Before-and-after object listings >>
□ □ □
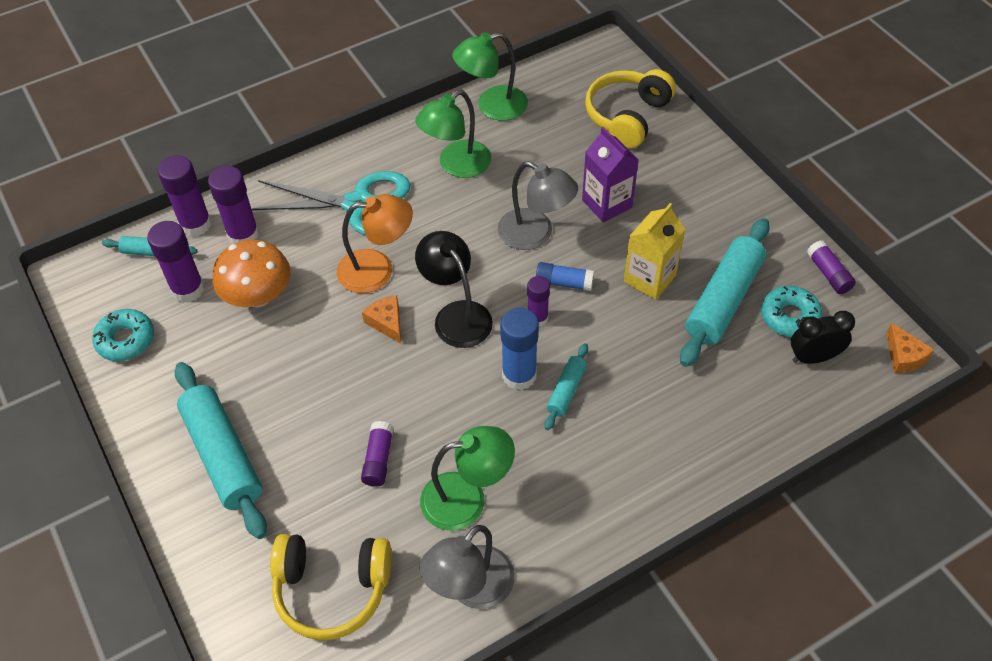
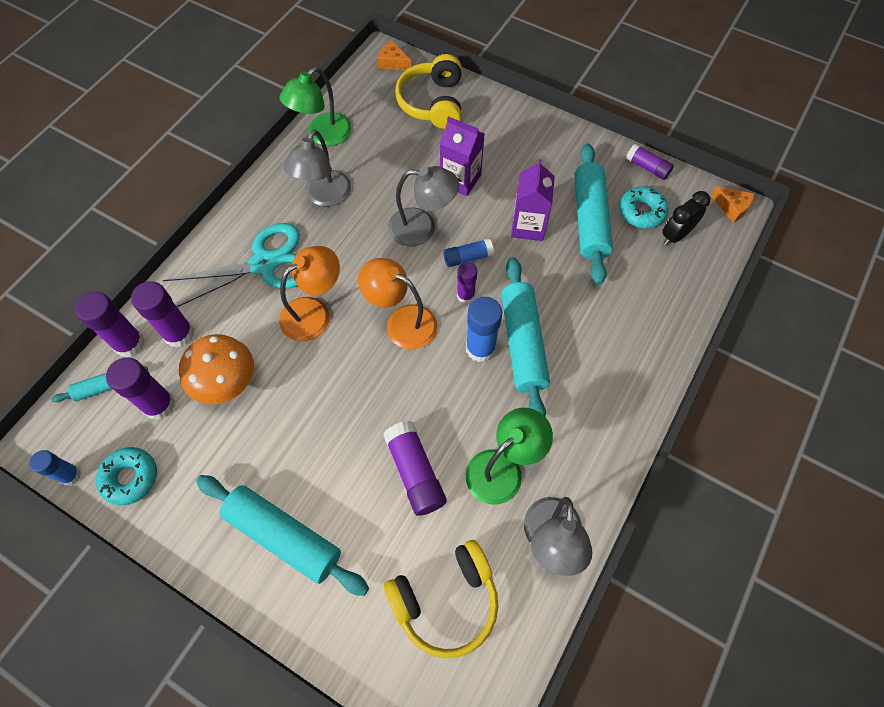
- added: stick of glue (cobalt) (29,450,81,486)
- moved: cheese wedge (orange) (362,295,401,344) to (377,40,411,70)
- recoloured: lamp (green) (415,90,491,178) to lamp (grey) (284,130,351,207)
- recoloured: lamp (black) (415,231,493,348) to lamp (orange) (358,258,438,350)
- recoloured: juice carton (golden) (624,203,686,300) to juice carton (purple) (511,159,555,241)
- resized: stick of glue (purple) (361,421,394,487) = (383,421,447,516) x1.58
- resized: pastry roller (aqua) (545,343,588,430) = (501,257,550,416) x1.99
□ □ □
Exercise objective >> Every line above should be retyped exactly; the pictures do not belong in the copy.

Result >>
- added: stick of glue (cobalt) (29,450,81,486)
- moved: cheese wedge (orange) (362,295,401,344) to (377,40,411,70)
- recoloured: lamp (green) (415,90,491,178) to lamp (grey) (284,130,351,207)
- recoloured: lamp (black) (415,231,493,348) to lamp (orange) (358,258,438,350)
- recoloured: juice carton (golden) (624,203,686,300) to juice carton (purple) (511,159,555,241)
- resized: stick of glue (purple) (361,421,394,487) = (383,421,447,516) x1.58
- resized: pastry roller (aqua) (545,343,588,430) = (501,257,550,416) x1.99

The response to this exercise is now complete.